--- ACTIVITY ---
Lines in the data below that contain the word "star" are to be copied.

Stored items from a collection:

▼

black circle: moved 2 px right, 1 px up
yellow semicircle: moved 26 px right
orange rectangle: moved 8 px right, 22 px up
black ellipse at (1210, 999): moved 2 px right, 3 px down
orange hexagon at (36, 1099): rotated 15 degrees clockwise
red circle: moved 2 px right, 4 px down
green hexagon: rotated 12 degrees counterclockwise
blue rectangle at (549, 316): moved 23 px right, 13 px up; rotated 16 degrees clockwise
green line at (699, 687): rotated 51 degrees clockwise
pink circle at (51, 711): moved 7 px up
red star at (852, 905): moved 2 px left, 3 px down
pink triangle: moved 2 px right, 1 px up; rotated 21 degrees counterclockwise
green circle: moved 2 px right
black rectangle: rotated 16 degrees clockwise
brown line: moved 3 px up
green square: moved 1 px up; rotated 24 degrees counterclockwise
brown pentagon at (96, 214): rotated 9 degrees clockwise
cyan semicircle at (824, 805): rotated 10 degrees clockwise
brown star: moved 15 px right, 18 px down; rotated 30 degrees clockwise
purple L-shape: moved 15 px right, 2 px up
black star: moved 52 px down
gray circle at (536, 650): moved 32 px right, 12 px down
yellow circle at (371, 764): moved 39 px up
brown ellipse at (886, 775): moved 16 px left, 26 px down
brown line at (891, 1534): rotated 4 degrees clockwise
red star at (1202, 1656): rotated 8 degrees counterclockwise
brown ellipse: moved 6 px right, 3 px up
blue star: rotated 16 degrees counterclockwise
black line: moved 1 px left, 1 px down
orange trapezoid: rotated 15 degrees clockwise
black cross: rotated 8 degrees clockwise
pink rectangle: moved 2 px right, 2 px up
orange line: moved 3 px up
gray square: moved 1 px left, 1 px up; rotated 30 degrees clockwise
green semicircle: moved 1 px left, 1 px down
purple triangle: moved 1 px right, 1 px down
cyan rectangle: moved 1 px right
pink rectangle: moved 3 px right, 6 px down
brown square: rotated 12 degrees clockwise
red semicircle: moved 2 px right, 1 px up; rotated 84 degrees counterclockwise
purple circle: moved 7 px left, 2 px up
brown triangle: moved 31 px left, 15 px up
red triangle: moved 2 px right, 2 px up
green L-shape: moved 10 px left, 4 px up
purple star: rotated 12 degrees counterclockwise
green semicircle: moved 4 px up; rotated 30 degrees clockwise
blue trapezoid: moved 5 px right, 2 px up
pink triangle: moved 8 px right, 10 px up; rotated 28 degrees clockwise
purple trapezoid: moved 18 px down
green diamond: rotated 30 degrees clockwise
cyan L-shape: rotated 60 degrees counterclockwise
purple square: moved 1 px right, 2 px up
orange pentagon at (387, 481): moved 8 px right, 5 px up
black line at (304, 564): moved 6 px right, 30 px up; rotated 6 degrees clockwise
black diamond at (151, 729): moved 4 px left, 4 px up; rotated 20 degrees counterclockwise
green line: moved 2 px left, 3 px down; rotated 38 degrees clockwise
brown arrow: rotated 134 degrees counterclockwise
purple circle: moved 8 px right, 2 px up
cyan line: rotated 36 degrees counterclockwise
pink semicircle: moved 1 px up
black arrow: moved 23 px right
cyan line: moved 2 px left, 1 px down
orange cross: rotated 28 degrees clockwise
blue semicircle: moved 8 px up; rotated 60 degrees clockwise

▲

--- SOLUTION TO THIS PROBLEM ---
red star at (852, 905): moved 2 px left, 3 px down
brown star: moved 15 px right, 18 px down; rotated 30 degrees clockwise
black star: moved 52 px down
red star at (1202, 1656): rotated 8 degrees counterclockwise
blue star: rotated 16 degrees counterclockwise
purple star: rotated 12 degrees counterclockwise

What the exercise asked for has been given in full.